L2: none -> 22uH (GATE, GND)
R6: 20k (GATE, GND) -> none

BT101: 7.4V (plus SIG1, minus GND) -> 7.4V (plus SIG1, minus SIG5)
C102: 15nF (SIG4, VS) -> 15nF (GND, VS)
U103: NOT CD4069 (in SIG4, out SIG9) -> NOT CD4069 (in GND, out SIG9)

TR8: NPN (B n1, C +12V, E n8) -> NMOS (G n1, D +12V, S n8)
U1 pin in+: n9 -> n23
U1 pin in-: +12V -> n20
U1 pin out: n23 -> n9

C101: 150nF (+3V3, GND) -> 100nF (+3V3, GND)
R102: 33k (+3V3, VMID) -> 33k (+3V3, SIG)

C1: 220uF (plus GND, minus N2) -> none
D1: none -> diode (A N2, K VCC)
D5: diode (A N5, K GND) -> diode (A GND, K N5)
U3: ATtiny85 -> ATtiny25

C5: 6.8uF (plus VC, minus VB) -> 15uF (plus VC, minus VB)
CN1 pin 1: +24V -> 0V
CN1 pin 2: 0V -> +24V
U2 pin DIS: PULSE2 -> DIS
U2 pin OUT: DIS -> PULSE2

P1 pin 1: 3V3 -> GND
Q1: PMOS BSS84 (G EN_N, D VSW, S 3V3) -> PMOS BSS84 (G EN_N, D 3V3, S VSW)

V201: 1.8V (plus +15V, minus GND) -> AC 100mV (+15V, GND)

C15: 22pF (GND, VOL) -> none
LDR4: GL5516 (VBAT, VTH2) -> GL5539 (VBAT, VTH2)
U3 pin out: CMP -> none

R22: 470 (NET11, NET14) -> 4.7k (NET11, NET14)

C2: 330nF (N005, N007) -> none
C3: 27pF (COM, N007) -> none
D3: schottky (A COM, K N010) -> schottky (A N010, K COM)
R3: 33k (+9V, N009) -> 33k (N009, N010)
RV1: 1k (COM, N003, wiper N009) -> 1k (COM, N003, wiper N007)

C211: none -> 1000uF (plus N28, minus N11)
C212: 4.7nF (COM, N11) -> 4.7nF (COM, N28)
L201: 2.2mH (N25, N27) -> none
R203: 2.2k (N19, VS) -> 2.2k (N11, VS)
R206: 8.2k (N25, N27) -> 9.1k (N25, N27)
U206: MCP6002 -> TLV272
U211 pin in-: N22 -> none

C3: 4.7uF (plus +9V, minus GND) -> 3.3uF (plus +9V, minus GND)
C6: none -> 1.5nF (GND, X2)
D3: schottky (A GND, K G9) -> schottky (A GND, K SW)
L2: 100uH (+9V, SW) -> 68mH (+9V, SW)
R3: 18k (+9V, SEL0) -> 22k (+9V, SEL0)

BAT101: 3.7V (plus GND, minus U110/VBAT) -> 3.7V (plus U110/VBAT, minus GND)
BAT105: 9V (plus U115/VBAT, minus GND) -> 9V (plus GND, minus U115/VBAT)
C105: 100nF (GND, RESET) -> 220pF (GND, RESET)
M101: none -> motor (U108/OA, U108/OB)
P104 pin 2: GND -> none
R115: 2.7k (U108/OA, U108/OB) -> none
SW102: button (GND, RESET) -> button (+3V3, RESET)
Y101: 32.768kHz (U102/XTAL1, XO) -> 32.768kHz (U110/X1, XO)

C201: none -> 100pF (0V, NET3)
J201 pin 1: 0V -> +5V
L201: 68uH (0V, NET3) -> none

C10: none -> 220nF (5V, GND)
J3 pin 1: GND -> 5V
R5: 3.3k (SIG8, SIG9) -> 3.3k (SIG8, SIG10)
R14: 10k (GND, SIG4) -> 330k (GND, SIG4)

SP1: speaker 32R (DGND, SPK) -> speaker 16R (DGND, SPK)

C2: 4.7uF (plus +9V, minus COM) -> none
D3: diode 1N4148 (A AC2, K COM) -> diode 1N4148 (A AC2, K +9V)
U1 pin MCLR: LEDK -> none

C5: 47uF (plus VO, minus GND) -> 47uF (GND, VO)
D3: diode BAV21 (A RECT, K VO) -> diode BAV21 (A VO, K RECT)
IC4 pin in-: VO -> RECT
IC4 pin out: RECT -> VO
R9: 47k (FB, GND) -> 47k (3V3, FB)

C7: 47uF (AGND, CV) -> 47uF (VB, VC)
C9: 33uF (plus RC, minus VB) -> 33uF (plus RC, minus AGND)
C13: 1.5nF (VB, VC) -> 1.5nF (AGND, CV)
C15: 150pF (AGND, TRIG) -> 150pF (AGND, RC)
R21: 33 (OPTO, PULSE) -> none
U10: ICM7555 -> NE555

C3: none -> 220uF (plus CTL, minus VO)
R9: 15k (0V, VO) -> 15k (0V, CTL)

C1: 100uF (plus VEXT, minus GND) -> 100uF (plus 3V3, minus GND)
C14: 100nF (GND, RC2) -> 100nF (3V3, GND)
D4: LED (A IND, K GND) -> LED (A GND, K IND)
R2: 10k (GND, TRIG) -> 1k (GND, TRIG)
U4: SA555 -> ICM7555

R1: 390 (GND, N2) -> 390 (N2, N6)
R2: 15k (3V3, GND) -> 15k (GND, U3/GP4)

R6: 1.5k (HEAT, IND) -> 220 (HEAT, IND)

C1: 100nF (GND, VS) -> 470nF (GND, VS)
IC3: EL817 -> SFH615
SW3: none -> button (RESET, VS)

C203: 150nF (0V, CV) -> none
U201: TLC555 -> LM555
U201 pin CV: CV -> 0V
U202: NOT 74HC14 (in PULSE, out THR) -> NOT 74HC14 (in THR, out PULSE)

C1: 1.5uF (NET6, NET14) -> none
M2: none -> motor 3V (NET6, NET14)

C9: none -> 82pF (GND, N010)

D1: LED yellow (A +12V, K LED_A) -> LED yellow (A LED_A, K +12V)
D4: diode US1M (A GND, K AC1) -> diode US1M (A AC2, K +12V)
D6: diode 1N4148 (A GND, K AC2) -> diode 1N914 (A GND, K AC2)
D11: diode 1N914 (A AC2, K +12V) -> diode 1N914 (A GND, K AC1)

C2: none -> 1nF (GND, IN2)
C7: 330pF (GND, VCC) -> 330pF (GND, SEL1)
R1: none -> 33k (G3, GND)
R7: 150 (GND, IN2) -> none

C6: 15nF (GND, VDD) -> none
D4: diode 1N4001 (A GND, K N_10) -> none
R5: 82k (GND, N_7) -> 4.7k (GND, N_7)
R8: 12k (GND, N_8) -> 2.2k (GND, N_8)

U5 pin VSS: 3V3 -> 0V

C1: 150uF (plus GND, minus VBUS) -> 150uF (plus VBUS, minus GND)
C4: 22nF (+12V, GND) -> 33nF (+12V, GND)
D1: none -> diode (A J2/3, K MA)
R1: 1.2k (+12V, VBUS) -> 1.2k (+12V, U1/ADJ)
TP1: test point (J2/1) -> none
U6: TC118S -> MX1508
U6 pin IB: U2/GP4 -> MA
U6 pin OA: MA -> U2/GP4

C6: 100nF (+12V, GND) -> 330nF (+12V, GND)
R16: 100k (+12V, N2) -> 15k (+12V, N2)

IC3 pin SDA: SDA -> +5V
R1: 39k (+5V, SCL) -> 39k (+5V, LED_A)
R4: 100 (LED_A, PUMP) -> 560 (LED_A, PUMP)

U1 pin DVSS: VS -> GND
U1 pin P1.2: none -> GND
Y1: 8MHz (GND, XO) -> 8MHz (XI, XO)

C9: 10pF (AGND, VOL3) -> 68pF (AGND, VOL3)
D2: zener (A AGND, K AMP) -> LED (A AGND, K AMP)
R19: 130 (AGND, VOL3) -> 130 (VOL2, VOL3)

YOUR TASK:
Write the records above out again, exactly as they are.

TASK ANSWER:
L2: none -> 22uH (GATE, GND)
R6: 20k (GATE, GND) -> none

BT101: 7.4V (plus SIG1, minus GND) -> 7.4V (plus SIG1, minus SIG5)
C102: 15nF (SIG4, VS) -> 15nF (GND, VS)
U103: NOT CD4069 (in SIG4, out SIG9) -> NOT CD4069 (in GND, out SIG9)

TR8: NPN (B n1, C +12V, E n8) -> NMOS (G n1, D +12V, S n8)
U1 pin in+: n9 -> n23
U1 pin in-: +12V -> n20
U1 pin out: n23 -> n9

C101: 150nF (+3V3, GND) -> 100nF (+3V3, GND)
R102: 33k (+3V3, VMID) -> 33k (+3V3, SIG)

C1: 220uF (plus GND, minus N2) -> none
D1: none -> diode (A N2, K VCC)
D5: diode (A N5, K GND) -> diode (A GND, K N5)
U3: ATtiny85 -> ATtiny25

C5: 6.8uF (plus VC, minus VB) -> 15uF (plus VC, minus VB)
CN1 pin 1: +24V -> 0V
CN1 pin 2: 0V -> +24V
U2 pin DIS: PULSE2 -> DIS
U2 pin OUT: DIS -> PULSE2

P1 pin 1: 3V3 -> GND
Q1: PMOS BSS84 (G EN_N, D VSW, S 3V3) -> PMOS BSS84 (G EN_N, D 3V3, S VSW)

V201: 1.8V (plus +15V, minus GND) -> AC 100mV (+15V, GND)

C15: 22pF (GND, VOL) -> none
LDR4: GL5516 (VBAT, VTH2) -> GL5539 (VBAT, VTH2)
U3 pin out: CMP -> none

R22: 470 (NET11, NET14) -> 4.7k (NET11, NET14)

C2: 330nF (N005, N007) -> none
C3: 27pF (COM, N007) -> none
D3: schottky (A COM, K N010) -> schottky (A N010, K COM)
R3: 33k (+9V, N009) -> 33k (N009, N010)
RV1: 1k (COM, N003, wiper N009) -> 1k (COM, N003, wiper N007)

C211: none -> 1000uF (plus N28, minus N11)
C212: 4.7nF (COM, N11) -> 4.7nF (COM, N28)
L201: 2.2mH (N25, N27) -> none
R203: 2.2k (N19, VS) -> 2.2k (N11, VS)
R206: 8.2k (N25, N27) -> 9.1k (N25, N27)
U206: MCP6002 -> TLV272
U211 pin in-: N22 -> none

C3: 4.7uF (plus +9V, minus GND) -> 3.3uF (plus +9V, minus GND)
C6: none -> 1.5nF (GND, X2)
D3: schottky (A GND, K G9) -> schottky (A GND, K SW)
L2: 100uH (+9V, SW) -> 68mH (+9V, SW)
R3: 18k (+9V, SEL0) -> 22k (+9V, SEL0)

BAT101: 3.7V (plus GND, minus U110/VBAT) -> 3.7V (plus U110/VBAT, minus GND)
BAT105: 9V (plus U115/VBAT, minus GND) -> 9V (plus GND, minus U115/VBAT)
C105: 100nF (GND, RESET) -> 220pF (GND, RESET)
M101: none -> motor (U108/OA, U108/OB)
P104 pin 2: GND -> none
R115: 2.7k (U108/OA, U108/OB) -> none
SW102: button (GND, RESET) -> button (+3V3, RESET)
Y101: 32.768kHz (U102/XTAL1, XO) -> 32.768kHz (U110/X1, XO)

C201: none -> 100pF (0V, NET3)
J201 pin 1: 0V -> +5V
L201: 68uH (0V, NET3) -> none

C10: none -> 220nF (5V, GND)
J3 pin 1: GND -> 5V
R5: 3.3k (SIG8, SIG9) -> 3.3k (SIG8, SIG10)
R14: 10k (GND, SIG4) -> 330k (GND, SIG4)

SP1: speaker 32R (DGND, SPK) -> speaker 16R (DGND, SPK)

C2: 4.7uF (plus +9V, minus COM) -> none
D3: diode 1N4148 (A AC2, K COM) -> diode 1N4148 (A AC2, K +9V)
U1 pin MCLR: LEDK -> none

C5: 47uF (plus VO, minus GND) -> 47uF (GND, VO)
D3: diode BAV21 (A RECT, K VO) -> diode BAV21 (A VO, K RECT)
IC4 pin in-: VO -> RECT
IC4 pin out: RECT -> VO
R9: 47k (FB, GND) -> 47k (3V3, FB)

C7: 47uF (AGND, CV) -> 47uF (VB, VC)
C9: 33uF (plus RC, minus VB) -> 33uF (plus RC, minus AGND)
C13: 1.5nF (VB, VC) -> 1.5nF (AGND, CV)
C15: 150pF (AGND, TRIG) -> 150pF (AGND, RC)
R21: 33 (OPTO, PULSE) -> none
U10: ICM7555 -> NE555

C3: none -> 220uF (plus CTL, minus VO)
R9: 15k (0V, VO) -> 15k (0V, CTL)

C1: 100uF (plus VEXT, minus GND) -> 100uF (plus 3V3, minus GND)
C14: 100nF (GND, RC2) -> 100nF (3V3, GND)
D4: LED (A IND, K GND) -> LED (A GND, K IND)
R2: 10k (GND, TRIG) -> 1k (GND, TRIG)
U4: SA555 -> ICM7555

R1: 390 (GND, N2) -> 390 (N2, N6)
R2: 15k (3V3, GND) -> 15k (GND, U3/GP4)

R6: 1.5k (HEAT, IND) -> 220 (HEAT, IND)

C1: 100nF (GND, VS) -> 470nF (GND, VS)
IC3: EL817 -> SFH615
SW3: none -> button (RESET, VS)

C203: 150nF (0V, CV) -> none
U201: TLC555 -> LM555
U201 pin CV: CV -> 0V
U202: NOT 74HC14 (in PULSE, out THR) -> NOT 74HC14 (in THR, out PULSE)

C1: 1.5uF (NET6, NET14) -> none
M2: none -> motor 3V (NET6, NET14)

C9: none -> 82pF (GND, N010)

D1: LED yellow (A +12V, K LED_A) -> LED yellow (A LED_A, K +12V)
D4: diode US1M (A GND, K AC1) -> diode US1M (A AC2, K +12V)
D6: diode 1N4148 (A GND, K AC2) -> diode 1N914 (A GND, K AC2)
D11: diode 1N914 (A AC2, K +12V) -> diode 1N914 (A GND, K AC1)

C2: none -> 1nF (GND, IN2)
C7: 330pF (GND, VCC) -> 330pF (GND, SEL1)
R1: none -> 33k (G3, GND)
R7: 150 (GND, IN2) -> none

C6: 15nF (GND, VDD) -> none
D4: diode 1N4001 (A GND, K N_10) -> none
R5: 82k (GND, N_7) -> 4.7k (GND, N_7)
R8: 12k (GND, N_8) -> 2.2k (GND, N_8)

U5 pin VSS: 3V3 -> 0V

C1: 150uF (plus GND, minus VBUS) -> 150uF (plus VBUS, minus GND)
C4: 22nF (+12V, GND) -> 33nF (+12V, GND)
D1: none -> diode (A J2/3, K MA)
R1: 1.2k (+12V, VBUS) -> 1.2k (+12V, U1/ADJ)
TP1: test point (J2/1) -> none
U6: TC118S -> MX1508
U6 pin IB: U2/GP4 -> MA
U6 pin OA: MA -> U2/GP4

C6: 100nF (+12V, GND) -> 330nF (+12V, GND)
R16: 100k (+12V, N2) -> 15k (+12V, N2)

IC3 pin SDA: SDA -> +5V
R1: 39k (+5V, SCL) -> 39k (+5V, LED_A)
R4: 100 (LED_A, PUMP) -> 560 (LED_A, PUMP)

U1 pin DVSS: VS -> GND
U1 pin P1.2: none -> GND
Y1: 8MHz (GND, XO) -> 8MHz (XI, XO)

C9: 10pF (AGND, VOL3) -> 68pF (AGND, VOL3)
D2: zener (A AGND, K AMP) -> LED (A AGND, K AMP)
R19: 130 (AGND, VOL3) -> 130 (VOL2, VOL3)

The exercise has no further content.